■ TASK STATEMENT:
Retype, word for word, every line from the one holding "(447, 261) = (416, 200): green" through the one holding "(539, 377) = (579, 199): brown" in the entries below, both included, and only those lines.

■ GIVEN DATA:
+--

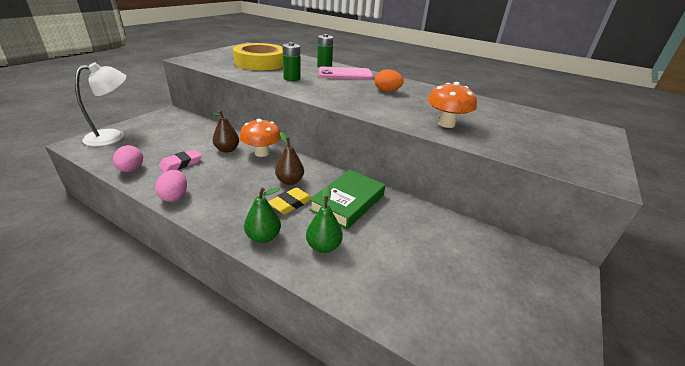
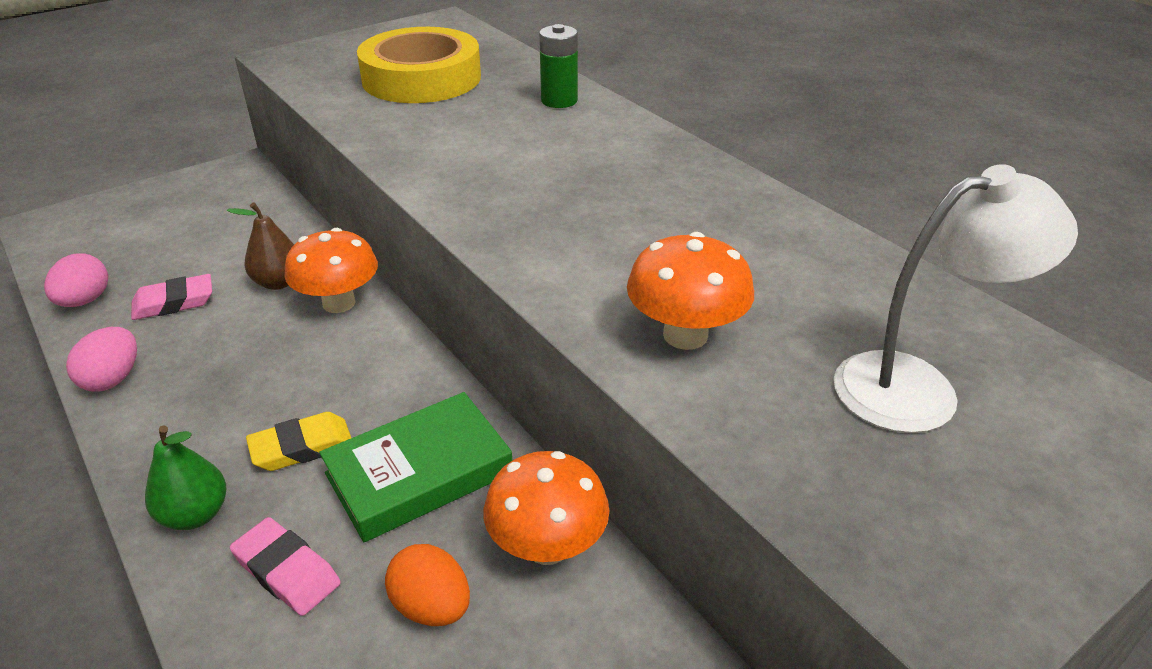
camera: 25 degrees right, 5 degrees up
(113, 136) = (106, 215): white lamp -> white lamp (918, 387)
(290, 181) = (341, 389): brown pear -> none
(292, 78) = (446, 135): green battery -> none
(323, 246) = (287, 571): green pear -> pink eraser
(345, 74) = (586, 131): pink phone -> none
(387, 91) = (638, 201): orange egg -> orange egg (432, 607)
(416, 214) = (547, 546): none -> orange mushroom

+--

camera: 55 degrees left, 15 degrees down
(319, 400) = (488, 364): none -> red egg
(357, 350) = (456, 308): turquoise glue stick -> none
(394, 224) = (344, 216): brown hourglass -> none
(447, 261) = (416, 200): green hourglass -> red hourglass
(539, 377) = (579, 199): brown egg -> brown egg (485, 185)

+--

■ WRITTEN RESPONSE:
(447, 261) = (416, 200): green hourglass -> red hourglass
(539, 377) = (579, 199): brown egg -> brown egg (485, 185)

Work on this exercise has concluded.